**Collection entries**
___

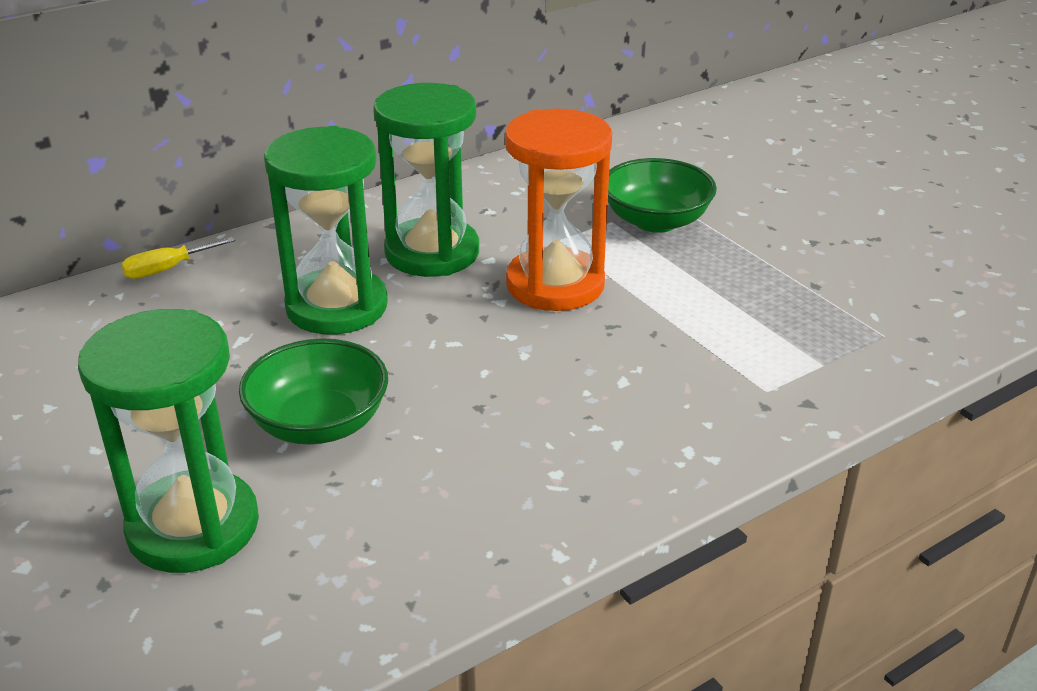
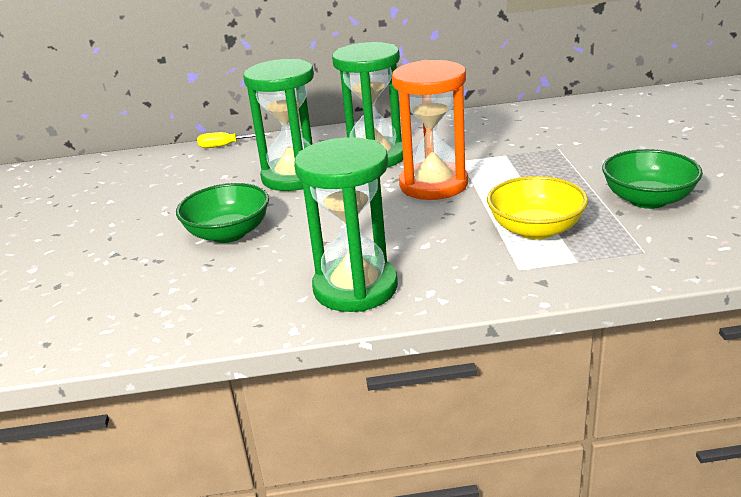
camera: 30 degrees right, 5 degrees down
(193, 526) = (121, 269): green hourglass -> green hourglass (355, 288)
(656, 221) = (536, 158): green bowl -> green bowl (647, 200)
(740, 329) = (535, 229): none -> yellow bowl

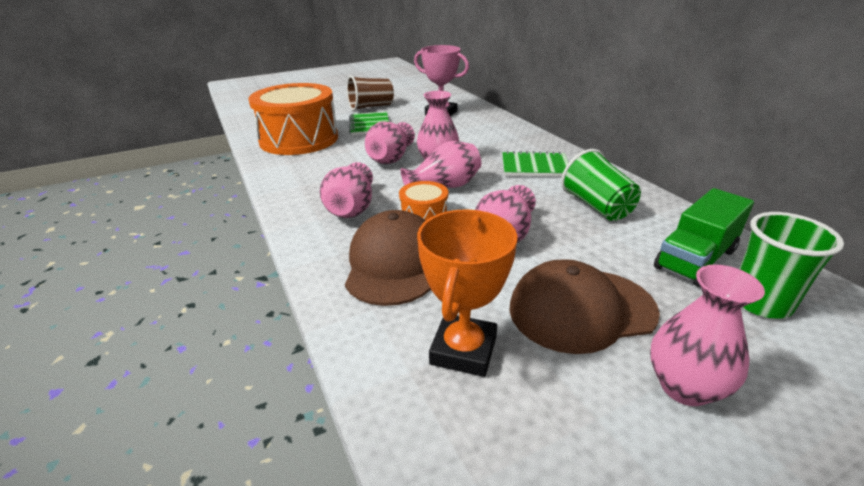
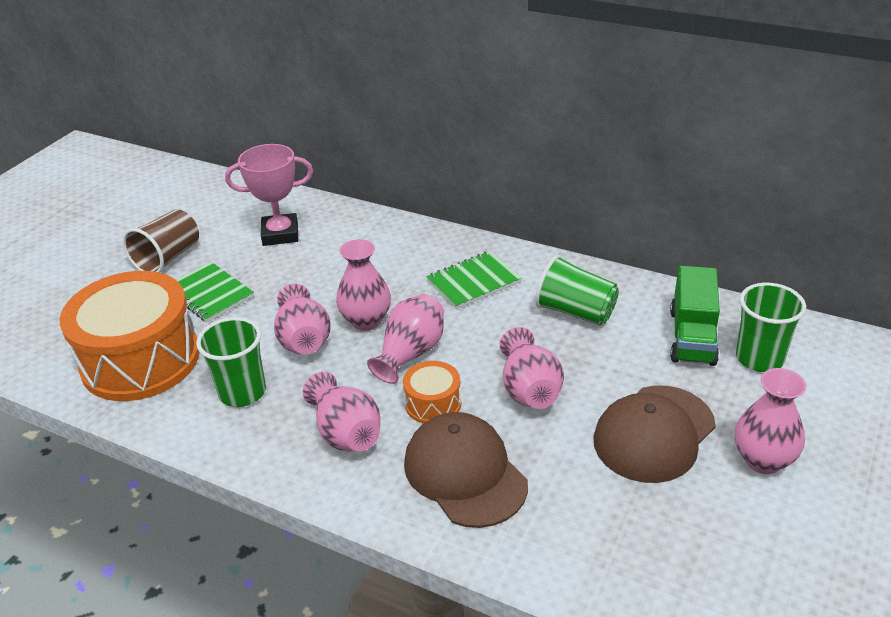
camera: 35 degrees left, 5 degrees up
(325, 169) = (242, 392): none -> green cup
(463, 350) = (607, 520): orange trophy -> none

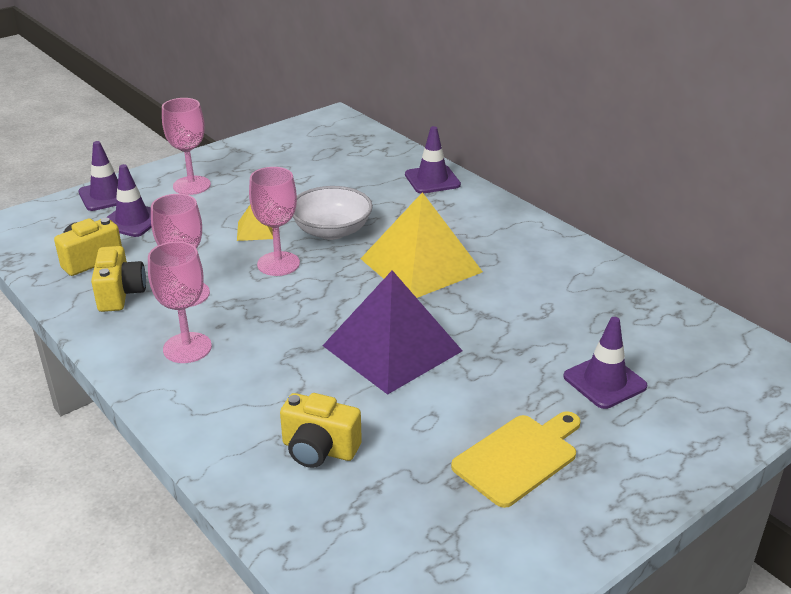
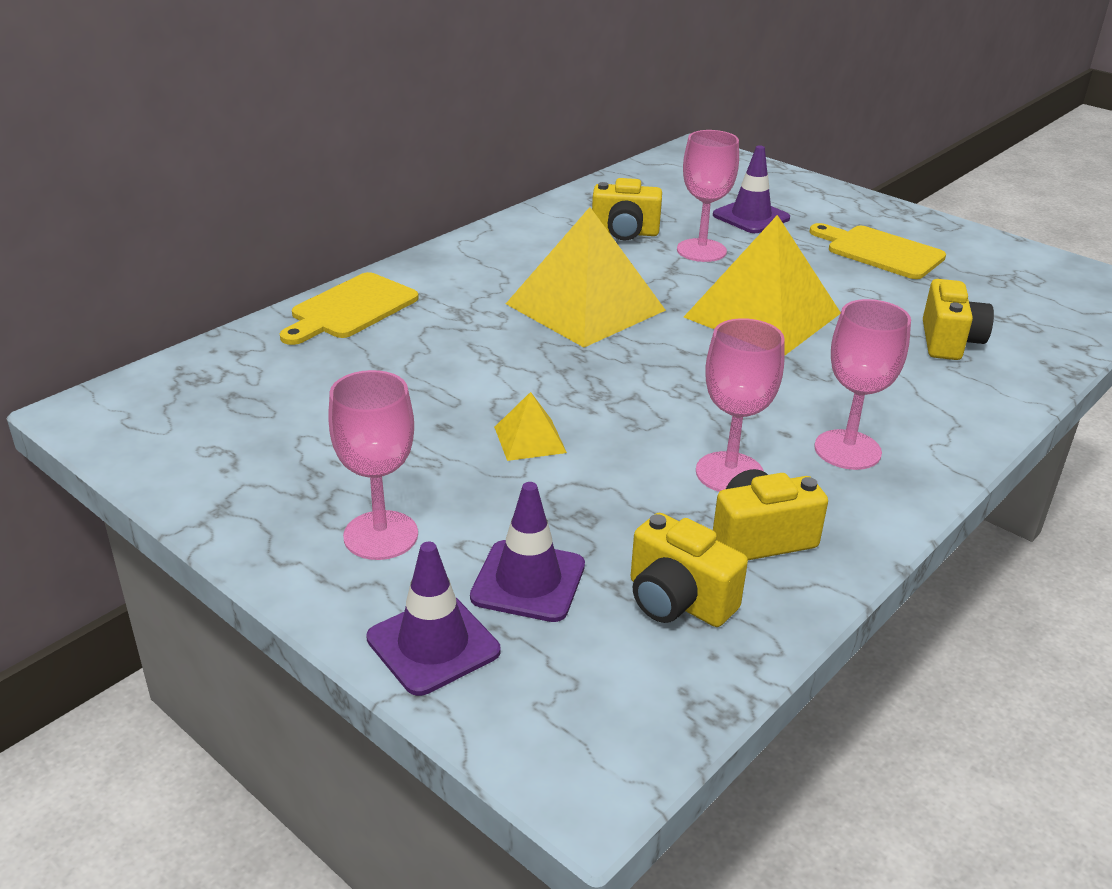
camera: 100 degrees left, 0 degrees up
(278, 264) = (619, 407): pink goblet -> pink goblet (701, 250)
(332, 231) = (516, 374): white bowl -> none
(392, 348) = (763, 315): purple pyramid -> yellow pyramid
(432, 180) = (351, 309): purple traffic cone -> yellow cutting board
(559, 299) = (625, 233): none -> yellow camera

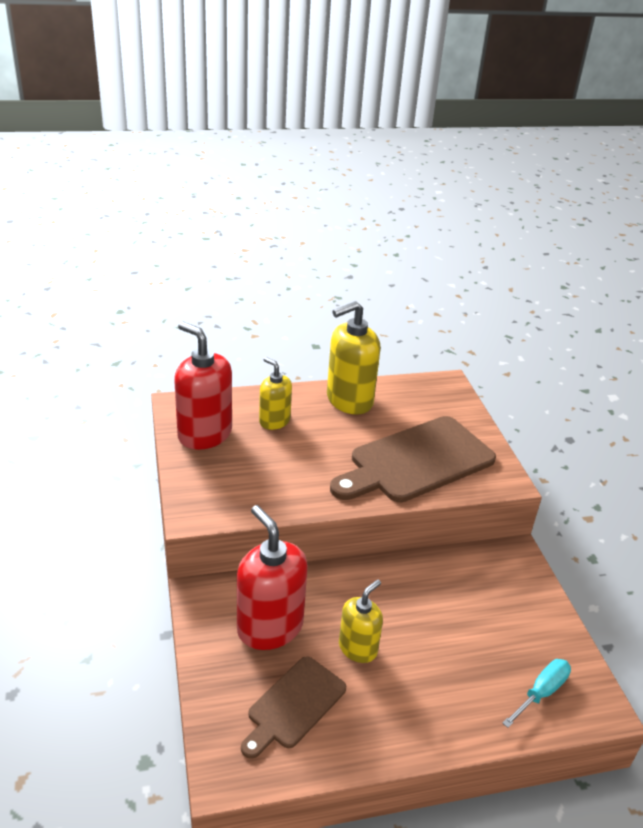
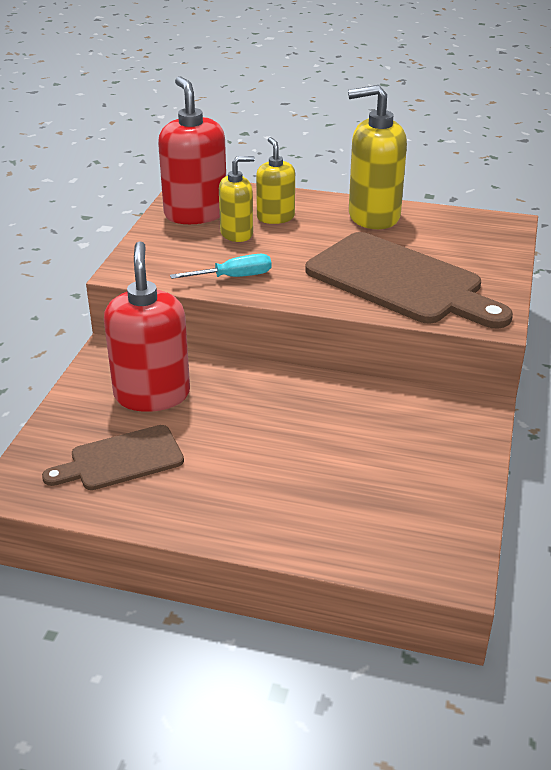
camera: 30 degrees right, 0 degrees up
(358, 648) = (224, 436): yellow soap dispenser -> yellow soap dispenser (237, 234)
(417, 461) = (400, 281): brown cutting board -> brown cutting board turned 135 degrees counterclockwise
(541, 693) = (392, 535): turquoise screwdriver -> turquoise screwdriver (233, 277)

___

**What to work on**
Establish how many lines of the data above contain "green". State that number and no more.

**Output of the task**
3